### Data ###

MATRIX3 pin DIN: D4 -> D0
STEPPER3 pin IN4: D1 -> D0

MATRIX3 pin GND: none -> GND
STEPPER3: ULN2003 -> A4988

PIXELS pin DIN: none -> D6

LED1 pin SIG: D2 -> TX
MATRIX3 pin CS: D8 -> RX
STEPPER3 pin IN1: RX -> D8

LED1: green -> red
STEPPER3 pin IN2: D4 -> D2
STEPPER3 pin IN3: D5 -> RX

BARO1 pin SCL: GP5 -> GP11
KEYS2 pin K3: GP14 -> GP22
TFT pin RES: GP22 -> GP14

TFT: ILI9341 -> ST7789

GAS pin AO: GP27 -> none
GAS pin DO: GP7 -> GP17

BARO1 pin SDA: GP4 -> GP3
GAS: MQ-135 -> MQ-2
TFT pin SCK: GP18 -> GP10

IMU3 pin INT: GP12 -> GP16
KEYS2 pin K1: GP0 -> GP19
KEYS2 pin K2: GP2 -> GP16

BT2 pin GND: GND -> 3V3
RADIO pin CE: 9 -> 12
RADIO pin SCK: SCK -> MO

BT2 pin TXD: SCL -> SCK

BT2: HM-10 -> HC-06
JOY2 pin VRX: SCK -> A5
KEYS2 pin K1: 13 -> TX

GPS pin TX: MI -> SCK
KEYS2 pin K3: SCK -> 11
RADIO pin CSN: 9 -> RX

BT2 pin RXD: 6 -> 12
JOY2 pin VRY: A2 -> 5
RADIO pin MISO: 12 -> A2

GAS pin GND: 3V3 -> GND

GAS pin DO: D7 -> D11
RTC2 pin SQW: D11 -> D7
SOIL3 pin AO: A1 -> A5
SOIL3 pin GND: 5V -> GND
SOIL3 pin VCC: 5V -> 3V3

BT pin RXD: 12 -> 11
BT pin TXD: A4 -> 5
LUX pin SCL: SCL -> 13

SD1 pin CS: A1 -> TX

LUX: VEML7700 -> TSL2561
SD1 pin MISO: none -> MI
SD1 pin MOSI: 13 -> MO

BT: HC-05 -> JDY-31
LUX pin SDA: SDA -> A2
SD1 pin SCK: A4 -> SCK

###

--- The problem ---
Which lines above include the word "MISO"? Pick them out and copy them.

--- Expected answer ---
RADIO pin MISO: 12 -> A2
SD1 pin MISO: none -> MI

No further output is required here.